» **DATA FOR ANALYSIS**:
──────────
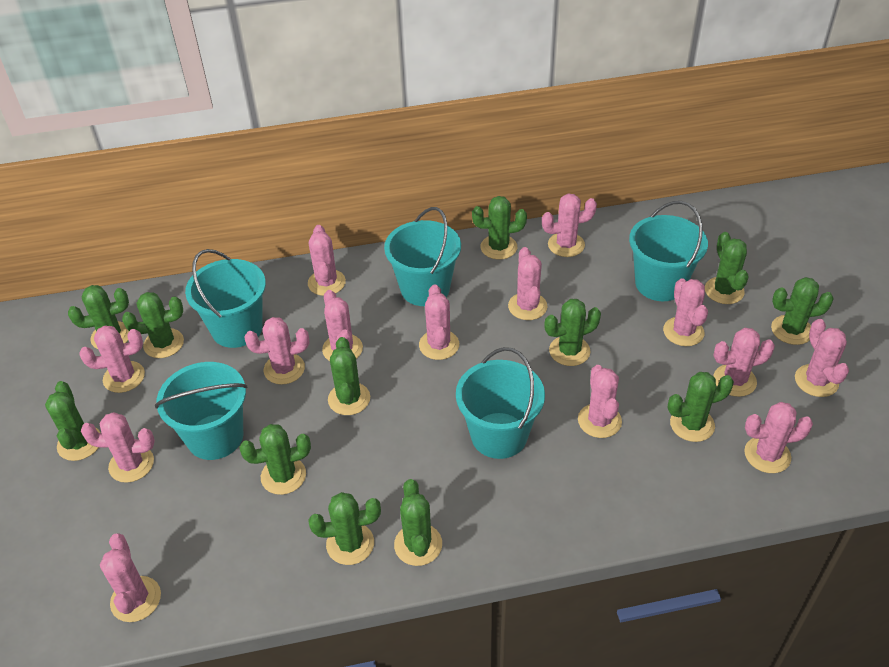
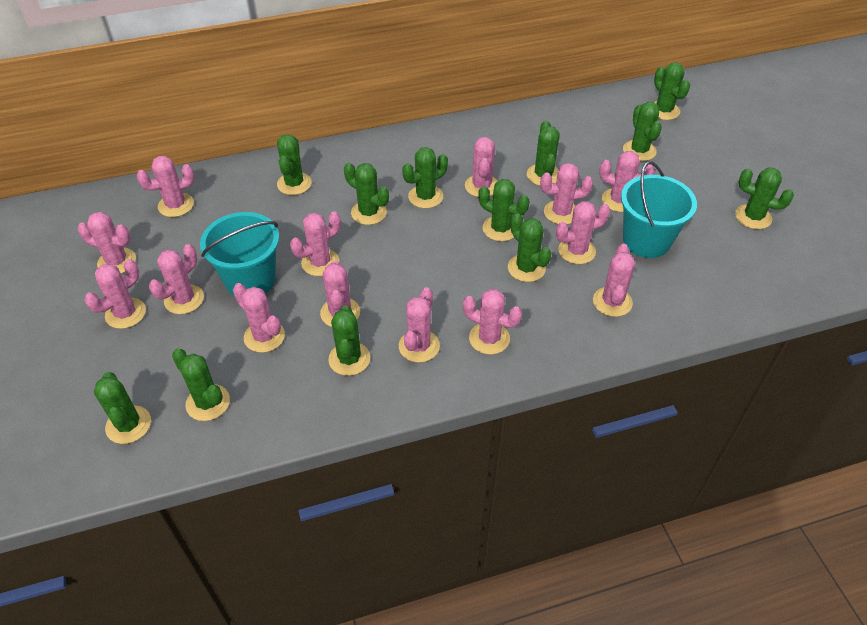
turquoise bucket: 5 -> 2

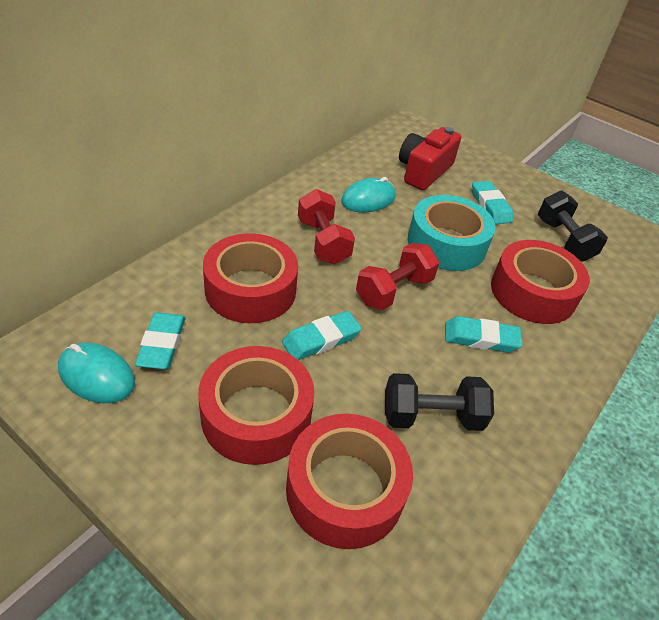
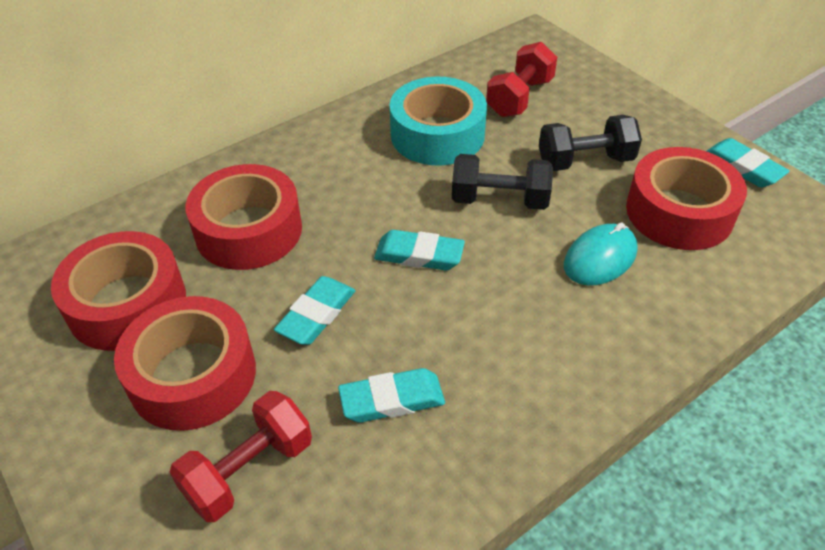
red camera: 1 -> 0
turquoise mouse: 2 -> 1

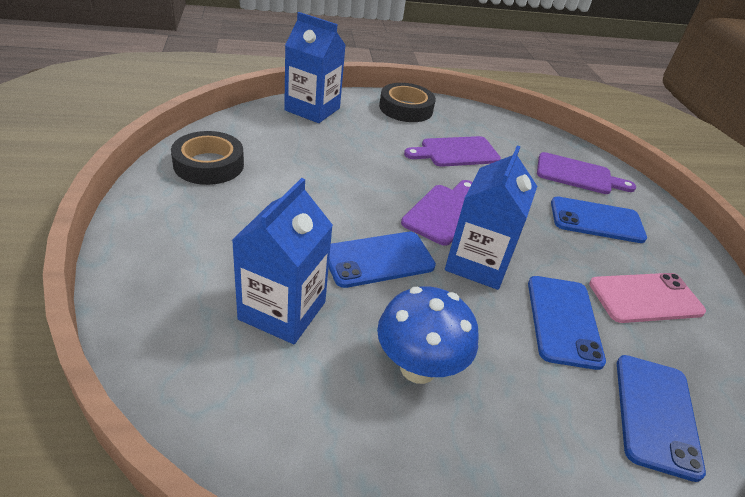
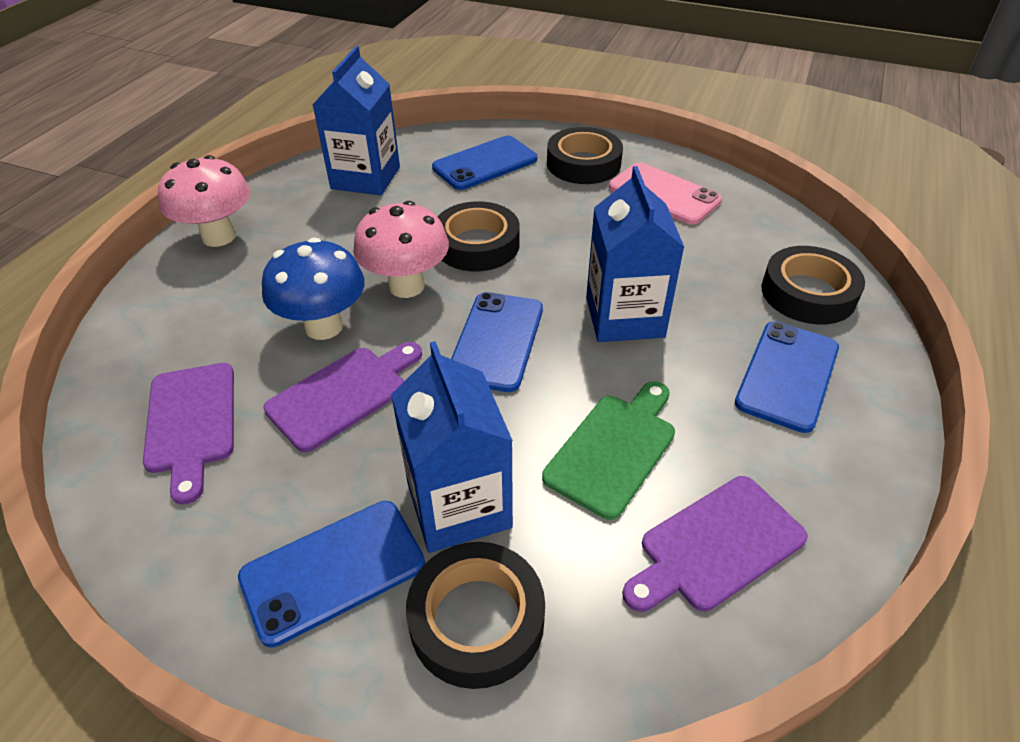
black tape: 2 -> 4
green cutting board: 0 -> 1
pink mushroom: 0 -> 2

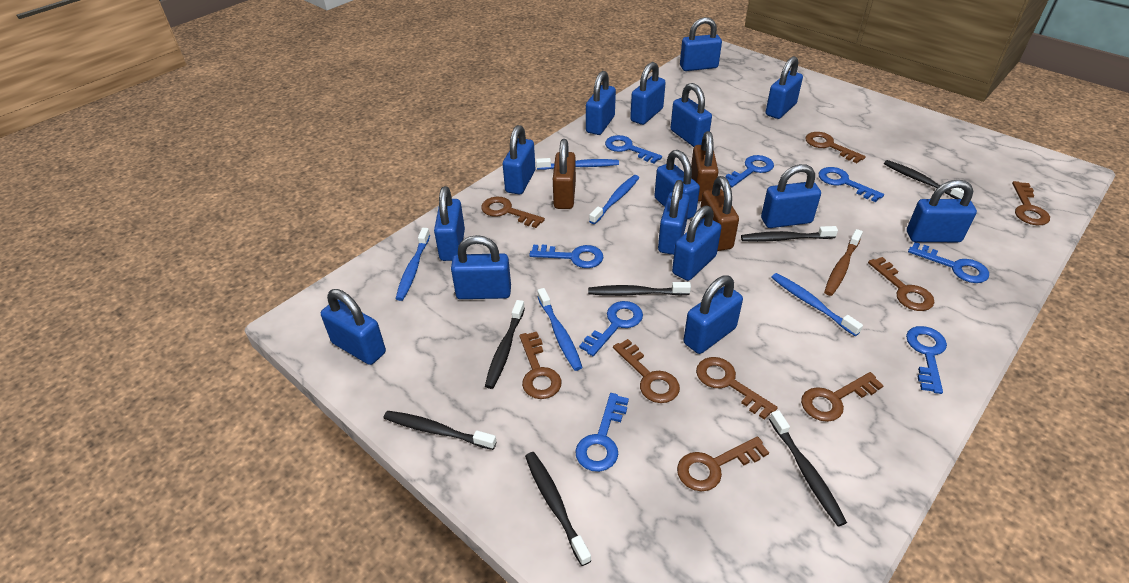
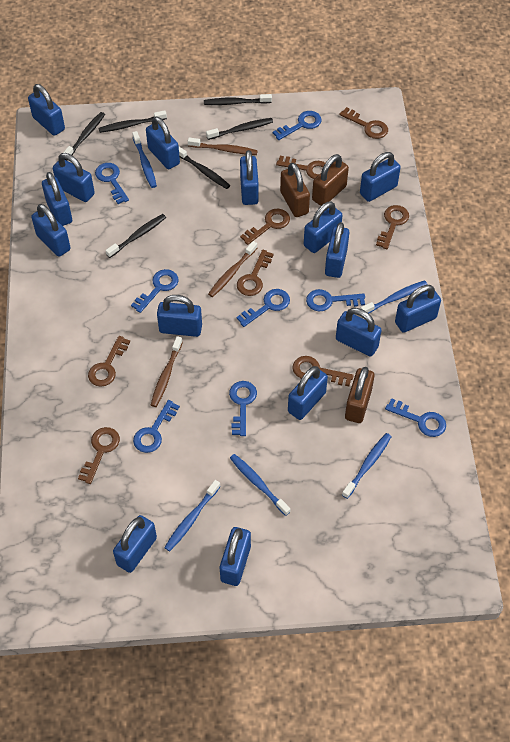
black toothbrush: 7 -> 6
brown key: 9 -> 8
brown toothbrush: 1 -> 3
──────────
» **WHAT IS BEING ASKED**: Write out all of the data above exactly, pictures excluded.

» **EXERCISE ANSWER**:
turquoise bucket: 5 -> 2

red camera: 1 -> 0
turquoise mouse: 2 -> 1

black tape: 2 -> 4
green cutting board: 0 -> 1
pink mushroom: 0 -> 2

black toothbrush: 7 -> 6
brown key: 9 -> 8
brown toothbrush: 1 -> 3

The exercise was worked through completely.